» **Work required**:
The expected output is the full data, repeated exactly, without pictures.

» **Raw data**:
--- START ---
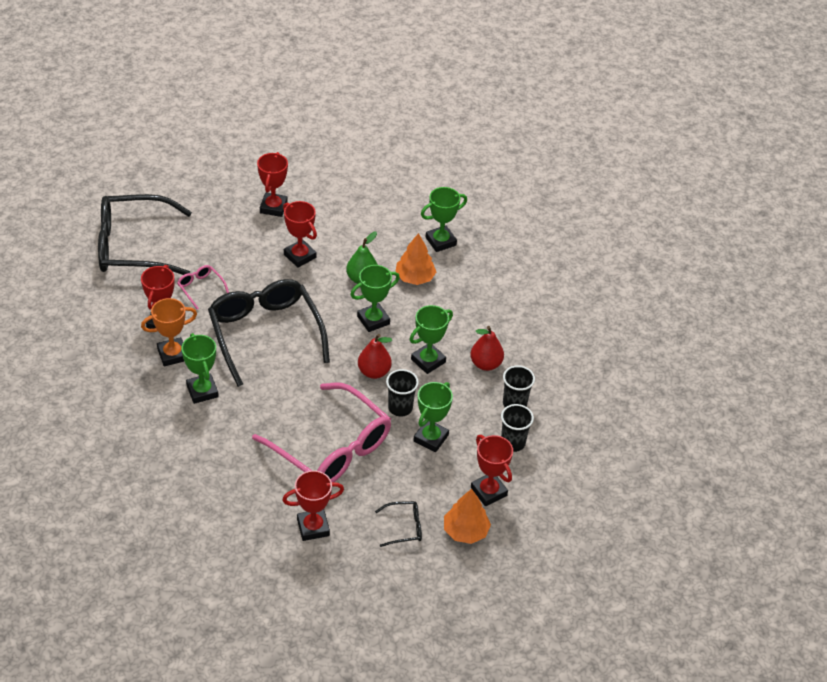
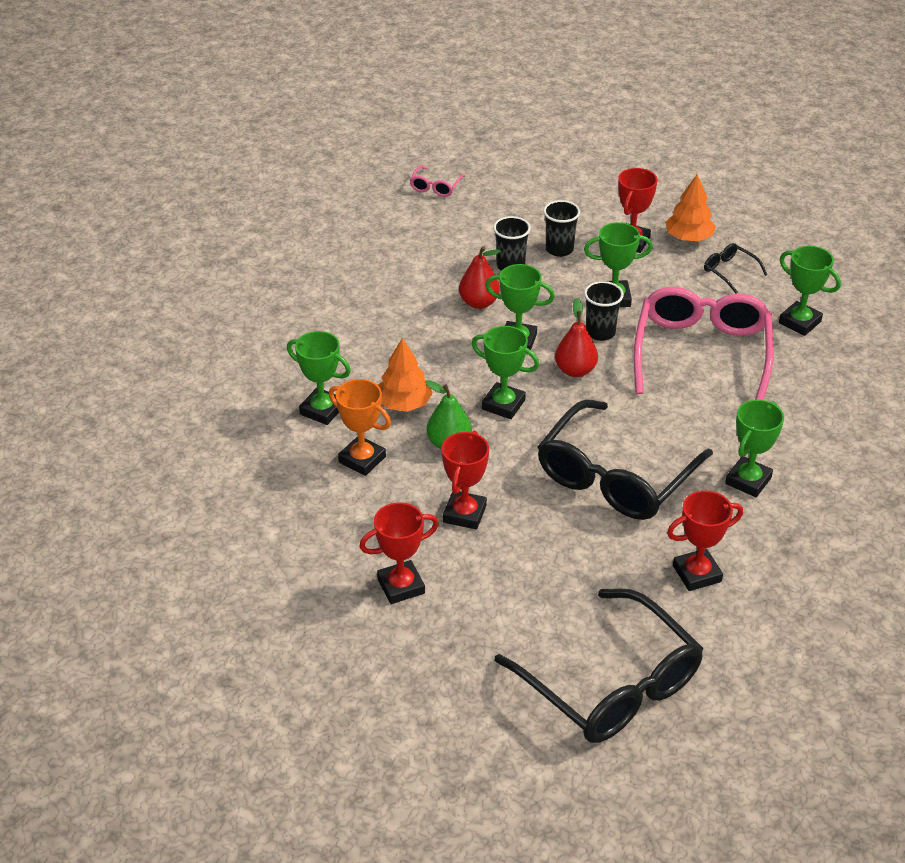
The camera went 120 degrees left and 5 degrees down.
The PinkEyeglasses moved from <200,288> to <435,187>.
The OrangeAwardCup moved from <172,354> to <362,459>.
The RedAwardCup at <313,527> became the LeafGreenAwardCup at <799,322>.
--- END ---
» **Reply to the exercise**:
The camera went 120 degrees left and 5 degrees down.
The PinkEyeglasses moved from <200,288> to <435,187>.
The OrangeAwardCup moved from <172,354> to <362,459>.
The RedAwardCup at <313,527> became the LeafGreenAwardCup at <799,322>.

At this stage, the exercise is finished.